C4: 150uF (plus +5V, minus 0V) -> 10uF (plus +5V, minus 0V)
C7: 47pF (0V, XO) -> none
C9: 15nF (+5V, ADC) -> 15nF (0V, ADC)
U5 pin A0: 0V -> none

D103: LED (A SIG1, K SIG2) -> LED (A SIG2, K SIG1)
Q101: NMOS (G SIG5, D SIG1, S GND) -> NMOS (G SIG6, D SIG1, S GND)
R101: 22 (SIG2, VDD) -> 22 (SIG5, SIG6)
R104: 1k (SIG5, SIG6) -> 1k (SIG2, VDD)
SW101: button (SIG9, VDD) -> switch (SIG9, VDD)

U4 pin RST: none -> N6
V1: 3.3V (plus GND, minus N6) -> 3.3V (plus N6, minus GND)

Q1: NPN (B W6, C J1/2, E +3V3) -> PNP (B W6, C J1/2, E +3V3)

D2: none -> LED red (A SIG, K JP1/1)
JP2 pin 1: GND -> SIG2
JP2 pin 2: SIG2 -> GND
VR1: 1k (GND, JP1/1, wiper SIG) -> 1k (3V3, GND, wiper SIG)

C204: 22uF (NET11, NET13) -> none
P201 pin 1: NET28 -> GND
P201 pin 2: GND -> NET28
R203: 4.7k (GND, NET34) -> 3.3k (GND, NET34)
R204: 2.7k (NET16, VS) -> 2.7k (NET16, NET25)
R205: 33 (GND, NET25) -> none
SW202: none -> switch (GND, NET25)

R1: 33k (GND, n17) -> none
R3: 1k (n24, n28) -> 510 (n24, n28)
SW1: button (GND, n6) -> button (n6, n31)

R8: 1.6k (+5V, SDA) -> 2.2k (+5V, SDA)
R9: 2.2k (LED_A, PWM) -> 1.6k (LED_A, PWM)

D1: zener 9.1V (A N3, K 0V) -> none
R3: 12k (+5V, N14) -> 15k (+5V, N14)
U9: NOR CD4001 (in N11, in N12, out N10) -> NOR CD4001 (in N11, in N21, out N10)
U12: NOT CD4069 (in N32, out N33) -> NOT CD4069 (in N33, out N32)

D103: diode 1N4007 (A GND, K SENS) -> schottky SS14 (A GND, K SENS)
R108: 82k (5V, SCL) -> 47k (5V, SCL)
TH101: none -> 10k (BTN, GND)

□ □ □ □

Extract the lines of the preceding material that run from the line with "VR1: 1k (GND, JP1/1, wiper" through the line with "R8: 1.6k (+5V, SDA) -> 2.2k (+5V, SDA)", inclusive, reproducing them exactly and adding nothing.

#### EXERCISE SOLUTION
VR1: 1k (GND, JP1/1, wiper SIG) -> 1k (3V3, GND, wiper SIG)

C204: 22uF (NET11, NET13) -> none
P201 pin 1: NET28 -> GND
P201 pin 2: GND -> NET28
R203: 4.7k (GND, NET34) -> 3.3k (GND, NET34)
R204: 2.7k (NET16, VS) -> 2.7k (NET16, NET25)
R205: 33 (GND, NET25) -> none
SW202: none -> switch (GND, NET25)

R1: 33k (GND, n17) -> none
R3: 1k (n24, n28) -> 510 (n24, n28)
SW1: button (GND, n6) -> button (n6, n31)

R8: 1.6k (+5V, SDA) -> 2.2k (+5V, SDA)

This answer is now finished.